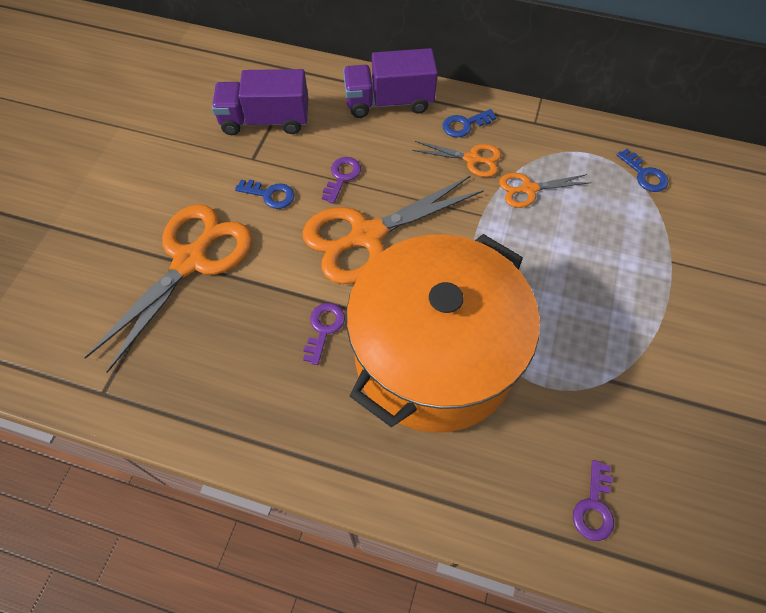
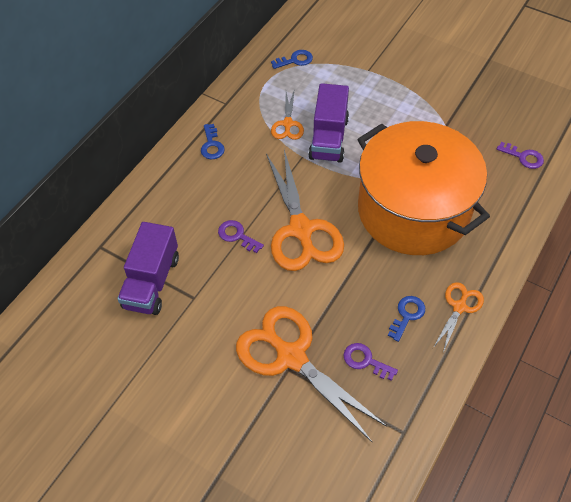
camera: 75 degrees left, 5 degrees down
(270, 195) = (239, 289): blue key -> blue key (407, 315)
(324, 328) = (377, 271): purple key -> purple key (365, 361)
(389, 102) = (167, 188): purple truck -> purple truck (328, 138)
(472, 159) = (248, 149): orange scissors -> orange scissors (459, 307)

++++++++++++++++++++

• _WORK INSTRUCTION_
Print, exactly and only, the lines running from the one with "(389, 102) = (167, 188): purple" to the end of the data above.

• _REPLY TO THE TASK_
(389, 102) = (167, 188): purple truck -> purple truck (328, 138)
(472, 159) = (248, 149): orange scissors -> orange scissors (459, 307)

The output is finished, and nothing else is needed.